[Stored data entries]
■ ■ ■ ■ ■
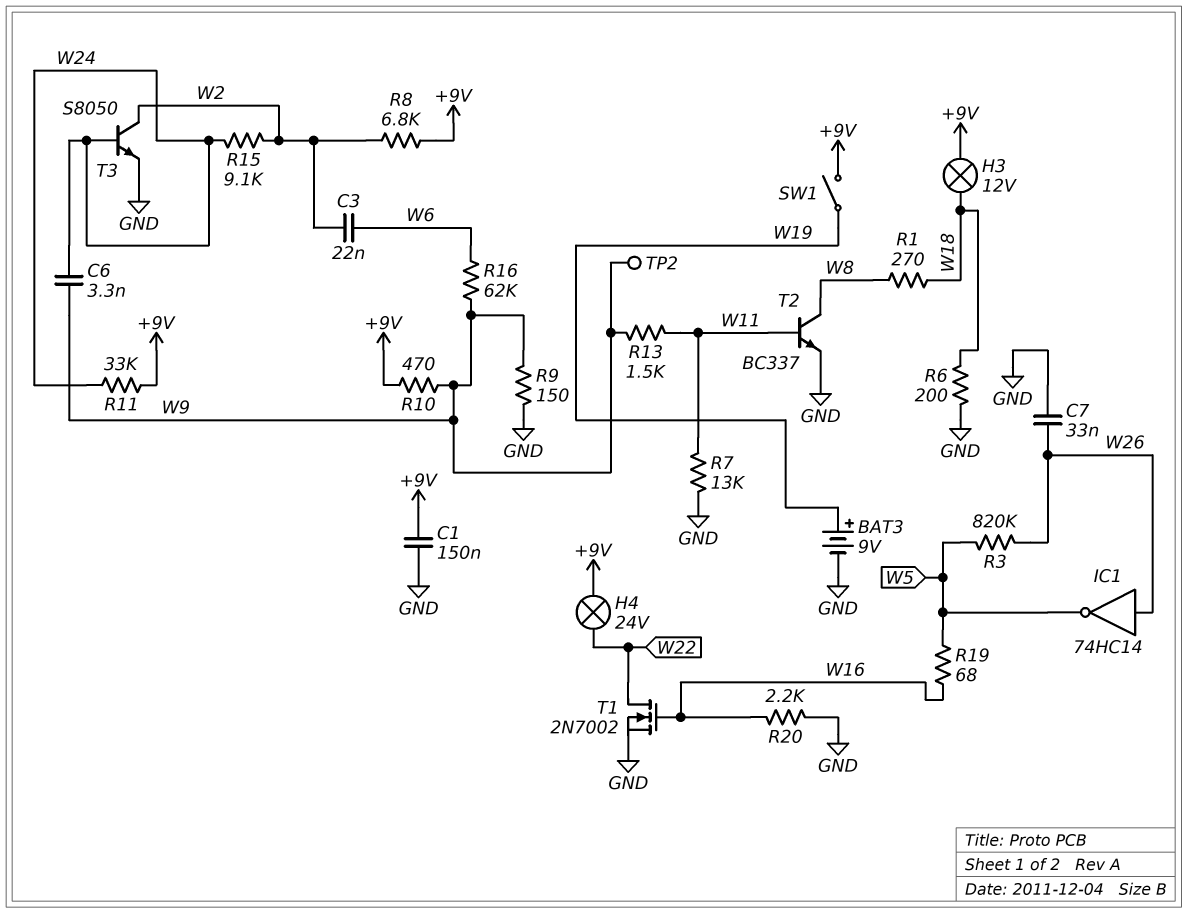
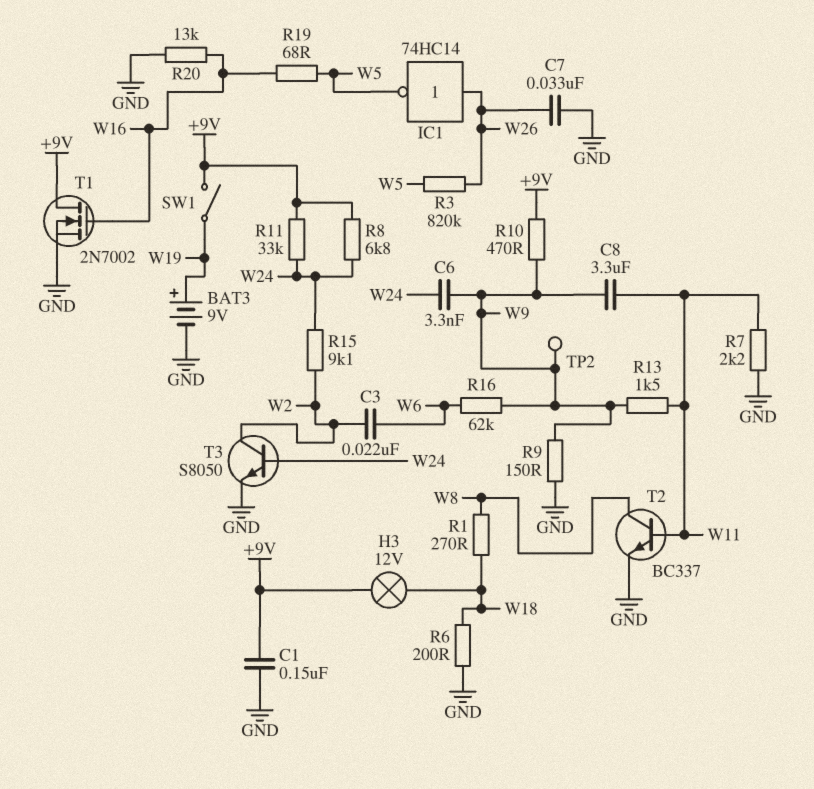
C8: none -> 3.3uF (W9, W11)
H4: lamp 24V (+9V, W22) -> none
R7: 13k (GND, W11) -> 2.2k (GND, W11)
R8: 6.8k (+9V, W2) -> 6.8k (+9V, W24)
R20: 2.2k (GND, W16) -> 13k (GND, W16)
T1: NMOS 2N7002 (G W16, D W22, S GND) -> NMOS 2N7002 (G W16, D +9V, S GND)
■ ■ ■ ■ ■
What needs to be done.
Where in the records above does the word "none" appear? Copy each line that holds it.

Solution to this exercise.
C8: none -> 3.3uF (W9, W11)
H4: lamp 24V (+9V, W22) -> none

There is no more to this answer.